_Prompt_
Copy each line of the records below that has "white" in it.

'''

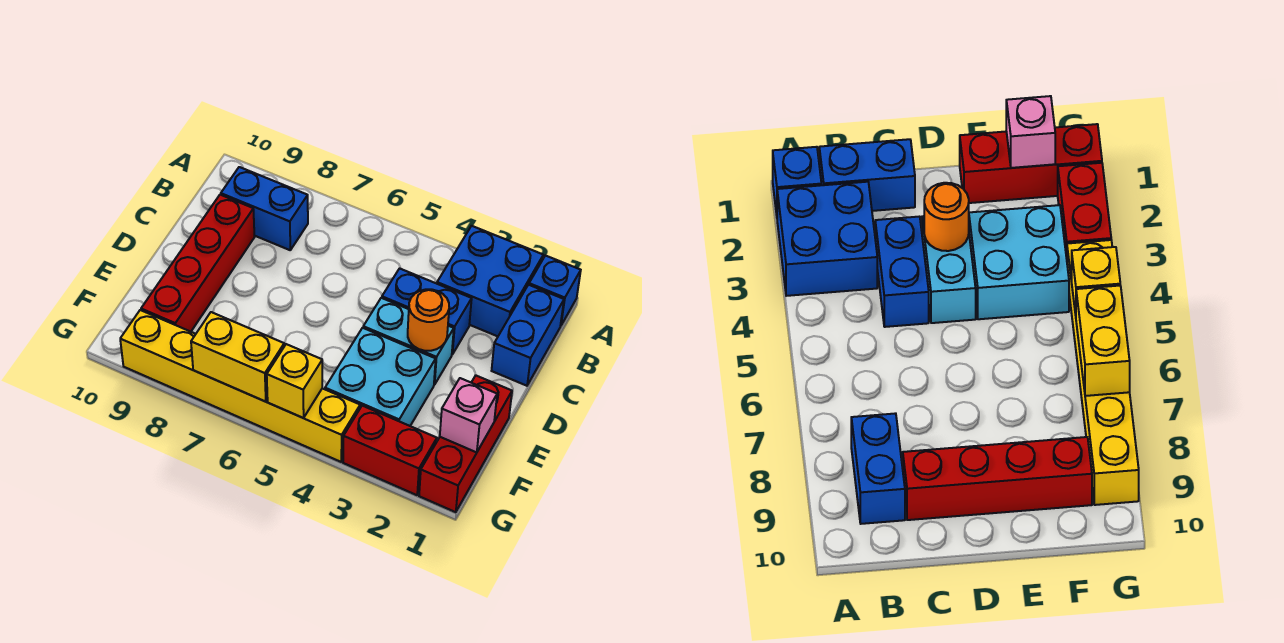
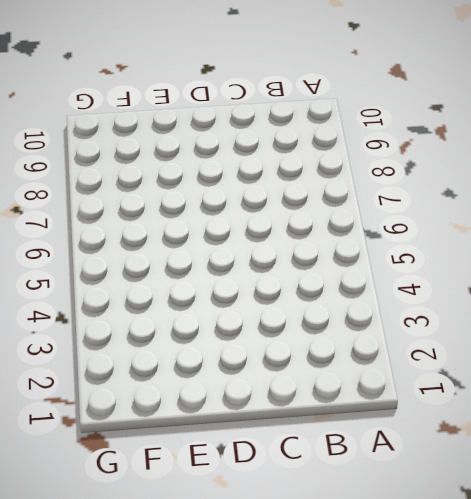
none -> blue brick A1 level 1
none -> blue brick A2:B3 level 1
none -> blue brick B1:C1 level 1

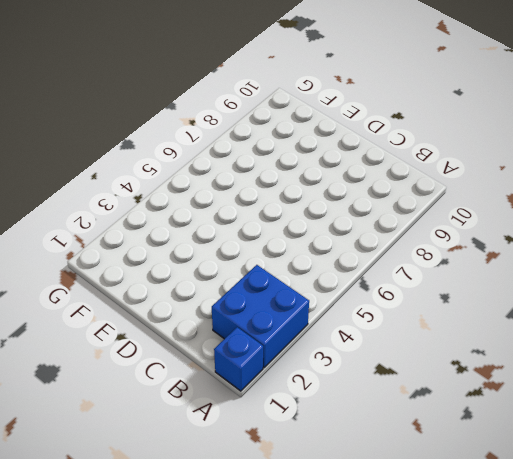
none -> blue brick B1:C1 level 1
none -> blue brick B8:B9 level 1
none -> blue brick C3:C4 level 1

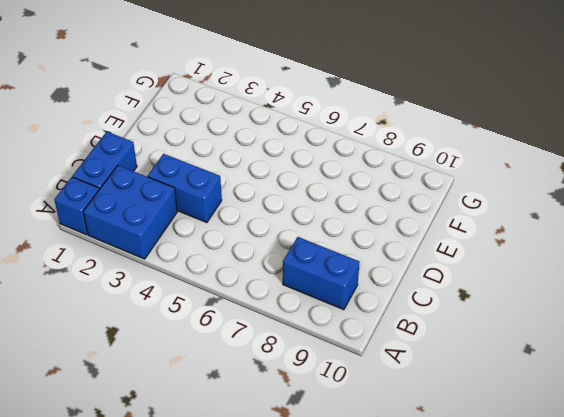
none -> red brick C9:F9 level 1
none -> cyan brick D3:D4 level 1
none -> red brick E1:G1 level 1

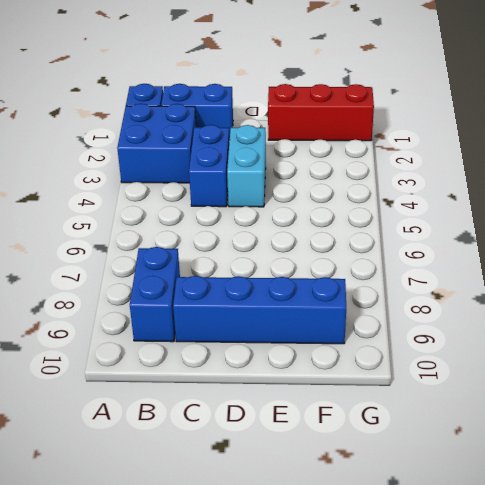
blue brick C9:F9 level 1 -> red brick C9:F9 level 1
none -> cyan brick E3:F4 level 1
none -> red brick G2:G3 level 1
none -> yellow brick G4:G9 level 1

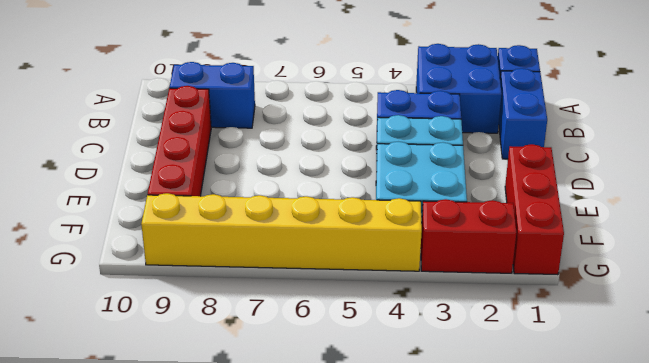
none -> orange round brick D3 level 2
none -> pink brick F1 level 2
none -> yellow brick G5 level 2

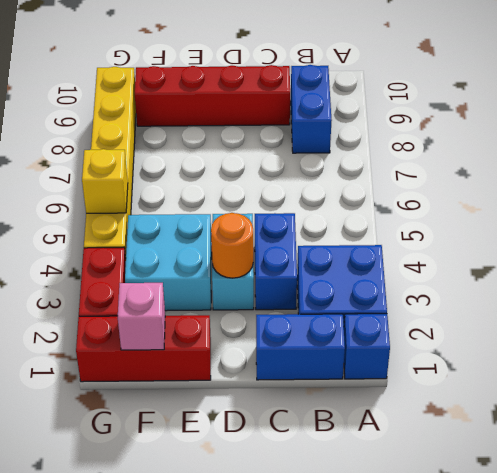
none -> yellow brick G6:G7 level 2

'''
'''

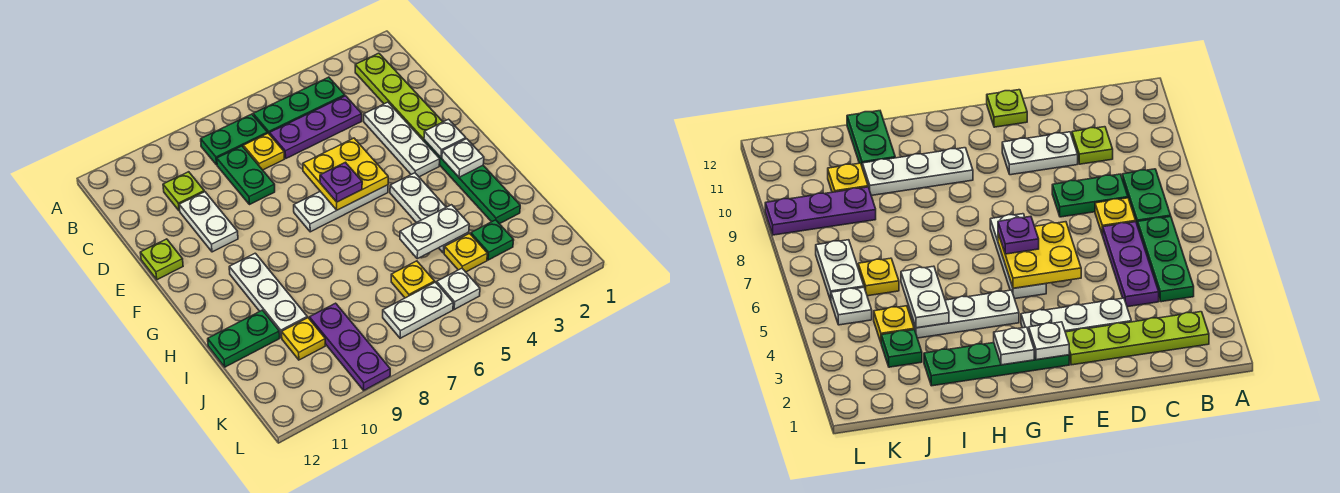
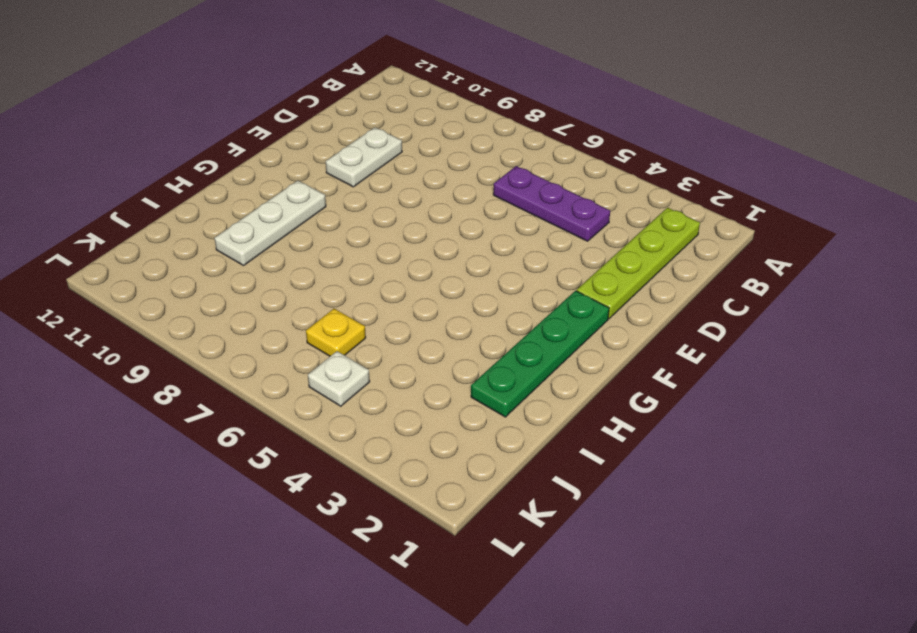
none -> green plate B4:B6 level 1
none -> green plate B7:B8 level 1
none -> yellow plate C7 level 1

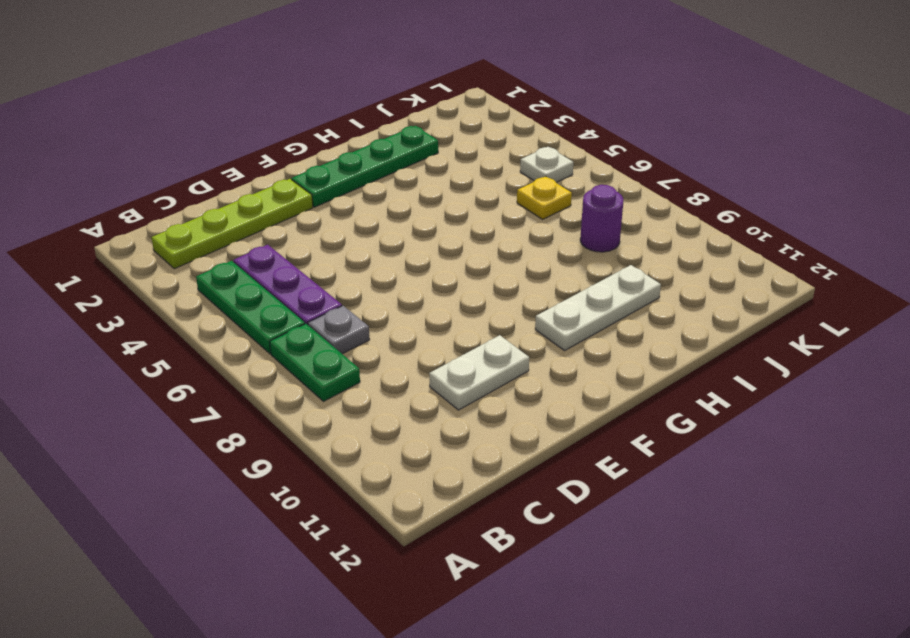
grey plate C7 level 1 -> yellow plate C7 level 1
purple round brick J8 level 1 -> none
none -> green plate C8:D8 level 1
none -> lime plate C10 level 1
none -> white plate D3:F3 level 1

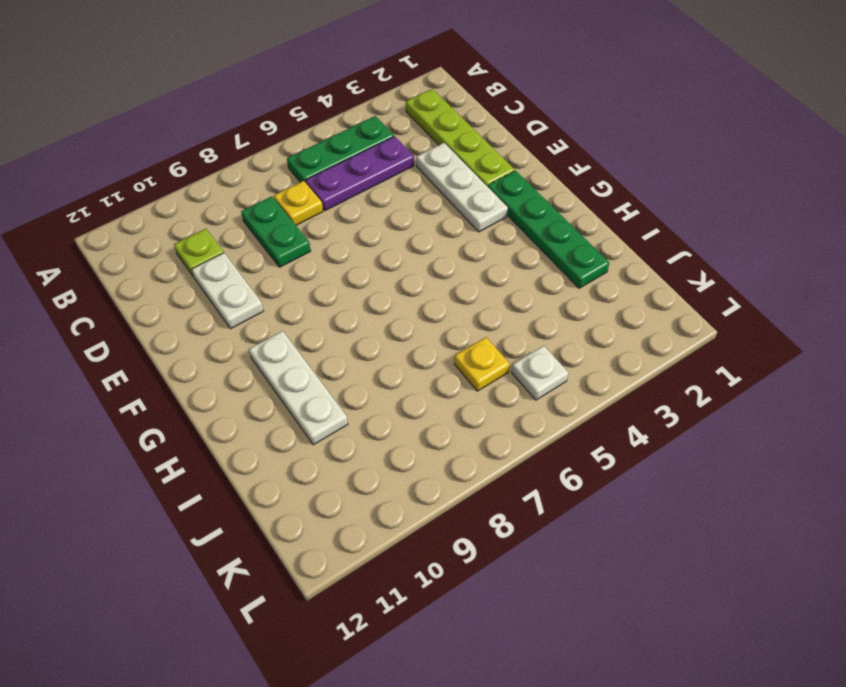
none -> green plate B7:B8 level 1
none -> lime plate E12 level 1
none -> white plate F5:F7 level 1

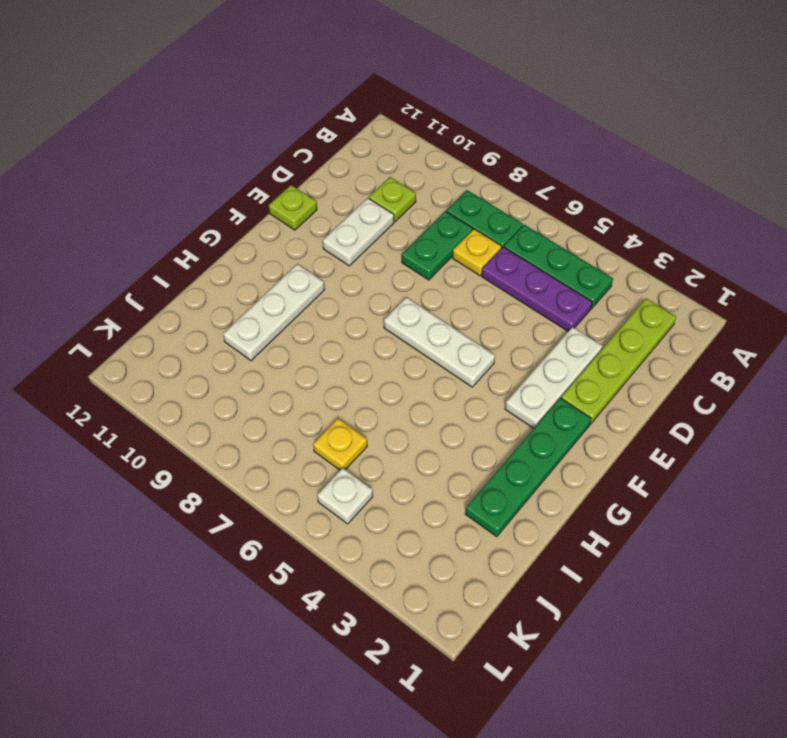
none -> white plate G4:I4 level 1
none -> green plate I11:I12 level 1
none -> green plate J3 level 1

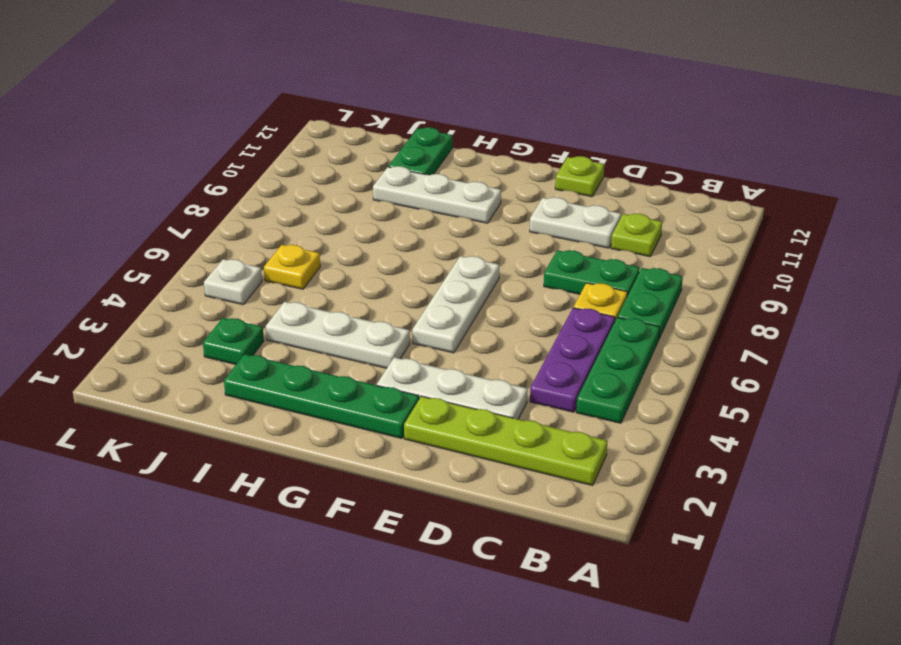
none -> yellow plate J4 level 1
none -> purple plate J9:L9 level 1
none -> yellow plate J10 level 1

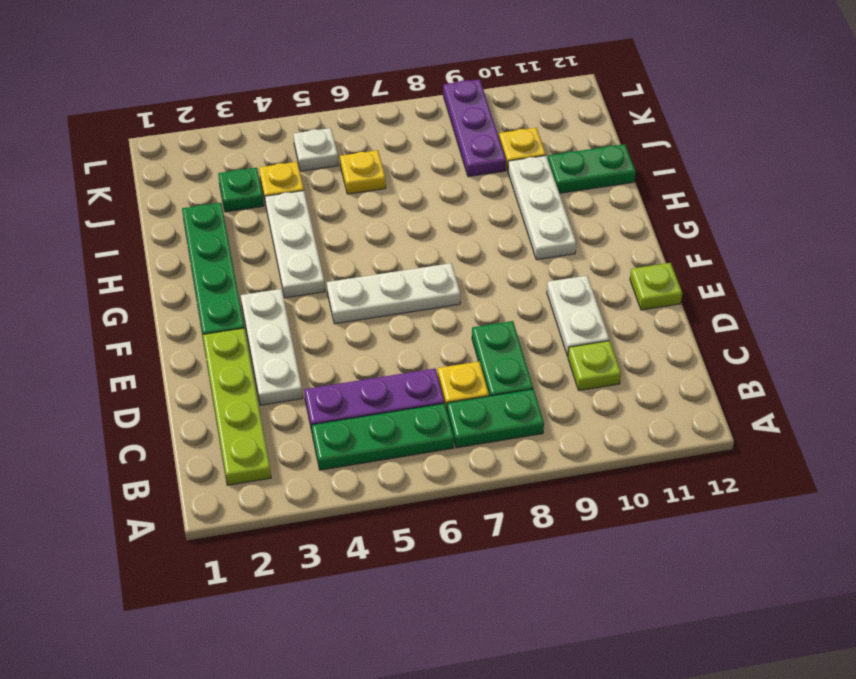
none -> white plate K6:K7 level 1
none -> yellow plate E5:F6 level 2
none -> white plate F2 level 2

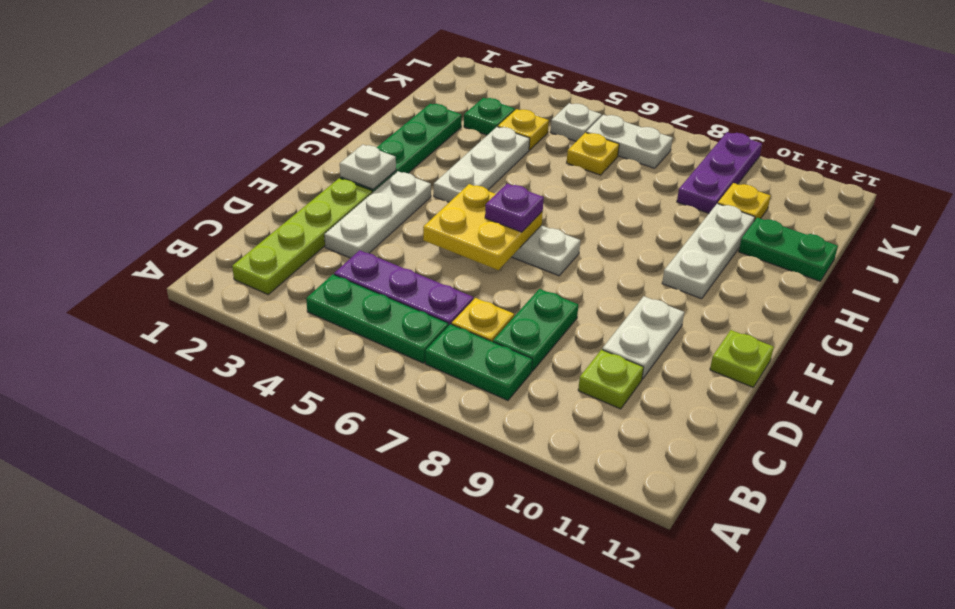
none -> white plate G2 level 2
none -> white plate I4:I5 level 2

'''

_Answer for this exercise_
none -> white plate D3:F3 level 1
none -> white plate F5:F7 level 1
none -> white plate G4:I4 level 1
none -> white plate K6:K7 level 1
none -> white plate F2 level 2
none -> white plate G2 level 2
none -> white plate I4:I5 level 2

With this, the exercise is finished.